* **Exercise aim**
Find every line in the data that contains the word "colour". Return each of those lines.
___ Listed records ___
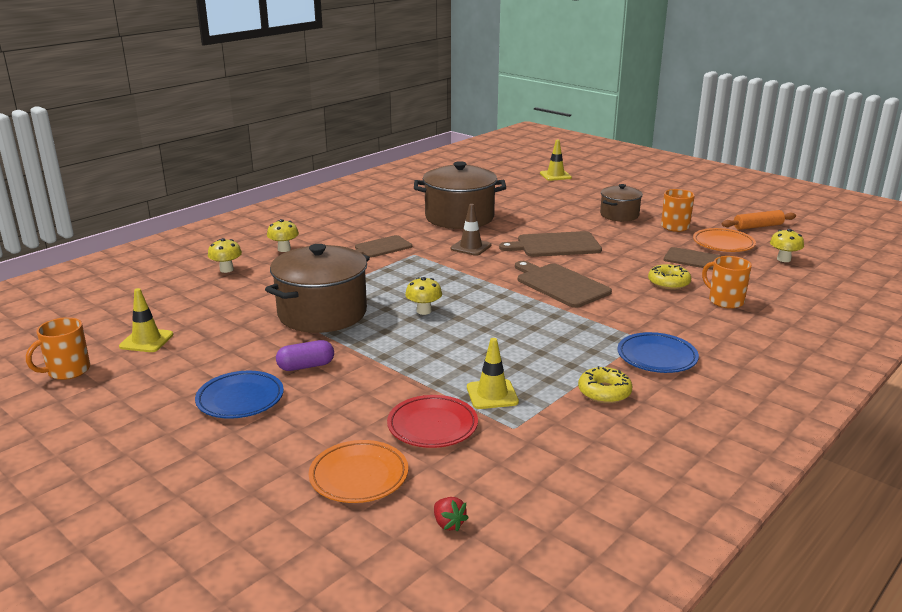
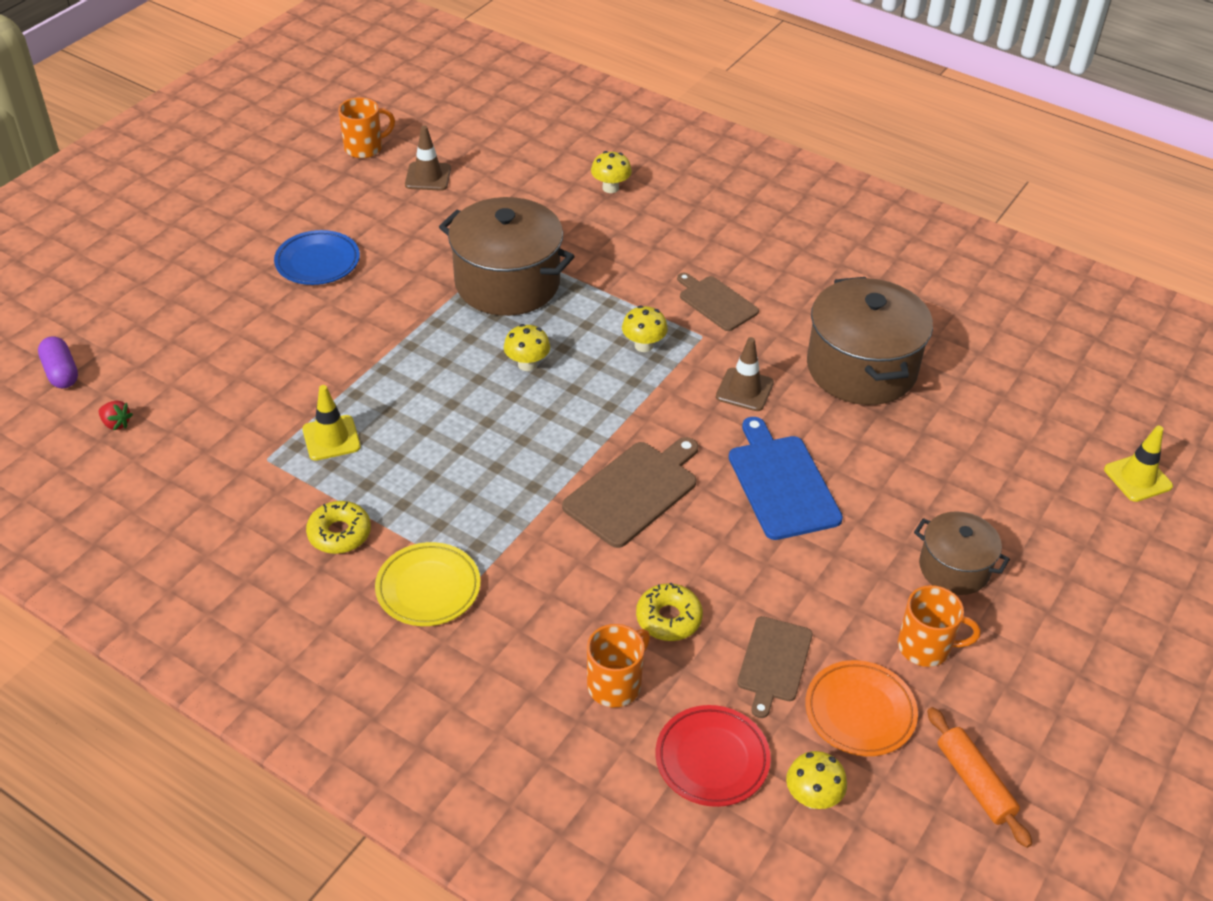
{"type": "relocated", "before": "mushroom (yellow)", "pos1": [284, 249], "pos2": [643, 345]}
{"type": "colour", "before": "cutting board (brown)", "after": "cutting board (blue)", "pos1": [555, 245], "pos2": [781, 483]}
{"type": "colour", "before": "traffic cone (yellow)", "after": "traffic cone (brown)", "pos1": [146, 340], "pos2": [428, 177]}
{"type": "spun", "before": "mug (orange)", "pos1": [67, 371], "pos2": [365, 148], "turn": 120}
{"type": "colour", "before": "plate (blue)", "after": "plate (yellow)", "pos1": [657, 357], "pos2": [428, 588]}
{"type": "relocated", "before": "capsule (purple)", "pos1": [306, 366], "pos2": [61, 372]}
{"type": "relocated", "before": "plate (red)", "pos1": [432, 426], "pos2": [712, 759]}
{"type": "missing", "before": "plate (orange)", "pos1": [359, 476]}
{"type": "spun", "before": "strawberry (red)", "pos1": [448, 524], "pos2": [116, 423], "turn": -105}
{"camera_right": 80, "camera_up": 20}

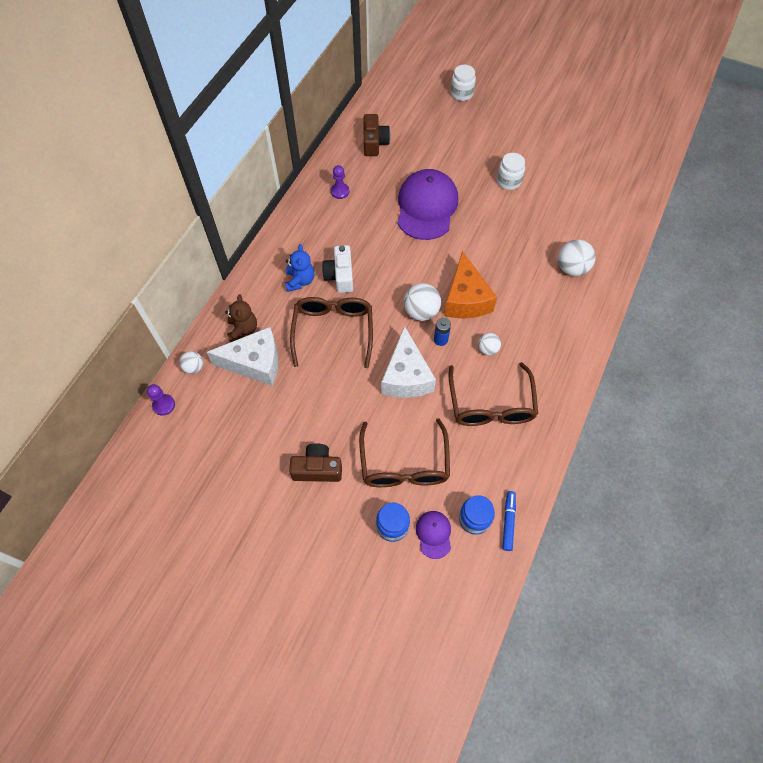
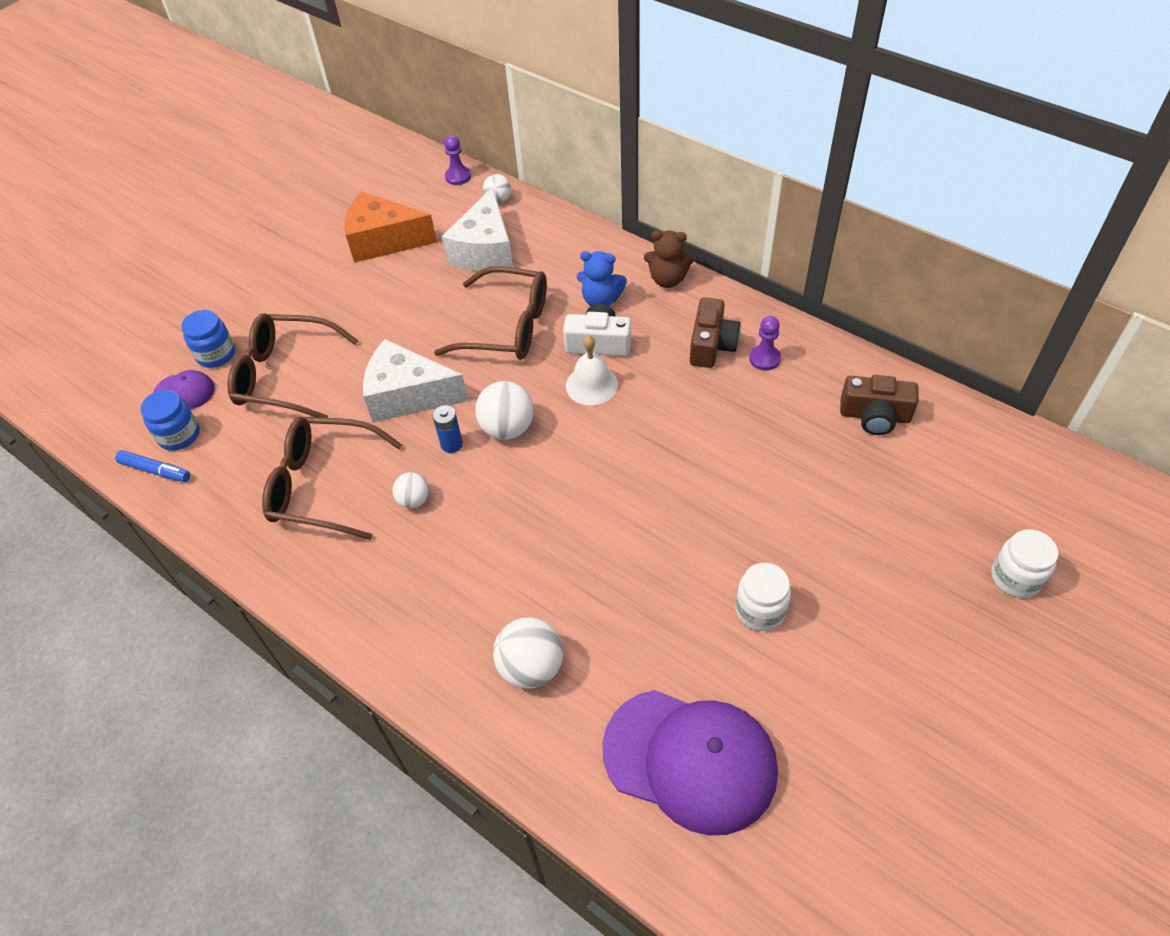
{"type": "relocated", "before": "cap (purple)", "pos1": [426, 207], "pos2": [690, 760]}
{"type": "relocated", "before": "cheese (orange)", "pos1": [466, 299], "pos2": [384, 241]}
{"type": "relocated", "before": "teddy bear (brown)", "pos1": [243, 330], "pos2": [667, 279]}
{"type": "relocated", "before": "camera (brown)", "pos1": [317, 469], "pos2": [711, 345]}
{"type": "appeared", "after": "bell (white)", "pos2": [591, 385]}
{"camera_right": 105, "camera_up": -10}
___
* **Response for this exercise**
{"type": "colour", "before": "cutting board (brown)", "after": "cutting board (blue)", "pos1": [555, 245], "pos2": [781, 483]}
{"type": "colour", "before": "traffic cone (yellow)", "after": "traffic cone (brown)", "pos1": [146, 340], "pos2": [428, 177]}
{"type": "colour", "before": "plate (blue)", "after": "plate (yellow)", "pos1": [657, 357], "pos2": [428, 588]}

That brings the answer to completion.